# [ASSIGNMENT]
Pick out and copy every line below that has the word "RESET".

# [DATA TO PROCESS]
--*--
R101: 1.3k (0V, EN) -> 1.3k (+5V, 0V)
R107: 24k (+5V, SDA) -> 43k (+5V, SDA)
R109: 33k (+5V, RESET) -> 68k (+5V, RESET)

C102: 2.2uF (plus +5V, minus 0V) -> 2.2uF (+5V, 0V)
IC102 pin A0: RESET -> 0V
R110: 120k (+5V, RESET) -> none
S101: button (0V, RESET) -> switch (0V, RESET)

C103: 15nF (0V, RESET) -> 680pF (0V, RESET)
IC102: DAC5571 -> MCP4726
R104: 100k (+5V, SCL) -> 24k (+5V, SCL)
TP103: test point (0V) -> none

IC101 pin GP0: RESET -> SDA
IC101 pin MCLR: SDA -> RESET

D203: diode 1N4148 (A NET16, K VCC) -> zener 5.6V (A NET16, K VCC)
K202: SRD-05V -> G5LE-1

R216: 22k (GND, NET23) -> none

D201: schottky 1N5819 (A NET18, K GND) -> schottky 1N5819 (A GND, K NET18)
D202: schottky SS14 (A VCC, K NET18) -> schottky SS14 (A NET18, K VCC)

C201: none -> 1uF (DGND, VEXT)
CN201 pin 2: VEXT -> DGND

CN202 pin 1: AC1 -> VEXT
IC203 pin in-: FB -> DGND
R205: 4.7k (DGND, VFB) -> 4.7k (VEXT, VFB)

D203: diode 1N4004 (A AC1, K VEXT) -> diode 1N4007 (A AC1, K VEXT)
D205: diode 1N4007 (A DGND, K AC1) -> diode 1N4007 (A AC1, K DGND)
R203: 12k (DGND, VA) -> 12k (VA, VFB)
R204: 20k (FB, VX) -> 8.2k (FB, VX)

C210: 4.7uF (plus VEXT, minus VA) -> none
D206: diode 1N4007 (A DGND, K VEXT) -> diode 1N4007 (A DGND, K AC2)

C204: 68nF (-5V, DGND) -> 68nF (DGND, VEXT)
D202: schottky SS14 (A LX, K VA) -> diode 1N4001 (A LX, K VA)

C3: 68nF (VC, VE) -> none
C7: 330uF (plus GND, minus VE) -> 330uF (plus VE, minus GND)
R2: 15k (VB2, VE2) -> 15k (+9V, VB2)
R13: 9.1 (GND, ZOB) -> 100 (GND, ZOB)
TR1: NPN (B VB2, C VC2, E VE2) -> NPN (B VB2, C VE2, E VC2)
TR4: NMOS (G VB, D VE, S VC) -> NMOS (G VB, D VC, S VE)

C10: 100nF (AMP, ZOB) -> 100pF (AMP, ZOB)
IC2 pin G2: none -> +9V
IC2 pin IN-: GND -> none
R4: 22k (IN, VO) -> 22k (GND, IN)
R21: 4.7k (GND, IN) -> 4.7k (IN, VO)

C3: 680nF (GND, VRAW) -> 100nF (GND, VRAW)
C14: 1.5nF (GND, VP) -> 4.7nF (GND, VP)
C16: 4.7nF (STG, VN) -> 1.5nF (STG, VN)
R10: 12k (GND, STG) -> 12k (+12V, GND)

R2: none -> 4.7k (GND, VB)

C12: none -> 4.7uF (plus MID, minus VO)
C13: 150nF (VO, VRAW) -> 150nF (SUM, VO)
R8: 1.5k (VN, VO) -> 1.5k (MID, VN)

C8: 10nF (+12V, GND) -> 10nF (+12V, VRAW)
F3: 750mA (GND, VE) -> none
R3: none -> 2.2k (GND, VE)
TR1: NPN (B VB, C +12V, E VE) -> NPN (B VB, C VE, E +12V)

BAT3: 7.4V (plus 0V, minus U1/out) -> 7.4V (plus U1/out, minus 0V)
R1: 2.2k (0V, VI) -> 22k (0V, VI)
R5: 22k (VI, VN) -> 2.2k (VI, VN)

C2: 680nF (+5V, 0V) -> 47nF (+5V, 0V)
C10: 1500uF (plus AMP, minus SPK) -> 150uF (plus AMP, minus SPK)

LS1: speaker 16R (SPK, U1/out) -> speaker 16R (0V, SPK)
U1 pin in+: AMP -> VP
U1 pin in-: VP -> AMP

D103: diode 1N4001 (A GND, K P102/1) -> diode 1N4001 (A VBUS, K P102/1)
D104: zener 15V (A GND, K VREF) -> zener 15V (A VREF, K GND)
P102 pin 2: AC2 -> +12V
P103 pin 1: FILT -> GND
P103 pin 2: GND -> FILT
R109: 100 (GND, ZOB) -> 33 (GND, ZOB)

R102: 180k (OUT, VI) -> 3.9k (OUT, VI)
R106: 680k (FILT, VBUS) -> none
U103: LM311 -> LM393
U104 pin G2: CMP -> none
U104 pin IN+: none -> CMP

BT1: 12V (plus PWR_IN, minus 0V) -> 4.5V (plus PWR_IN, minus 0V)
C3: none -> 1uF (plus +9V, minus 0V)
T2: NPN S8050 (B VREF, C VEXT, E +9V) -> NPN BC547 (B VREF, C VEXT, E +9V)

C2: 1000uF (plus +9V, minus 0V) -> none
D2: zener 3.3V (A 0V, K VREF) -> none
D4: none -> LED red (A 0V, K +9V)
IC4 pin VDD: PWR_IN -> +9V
--*--
# [RESPONSE TO THIS TASK]
R109: 33k (+5V, RESET) -> 68k (+5V, RESET)
IC102 pin A0: RESET -> 0V
R110: 120k (+5V, RESET) -> none
S101: button (0V, RESET) -> switch (0V, RESET)
C103: 15nF (0V, RESET) -> 680pF (0V, RESET)
IC101 pin GP0: RESET -> SDA
IC101 pin MCLR: SDA -> RESET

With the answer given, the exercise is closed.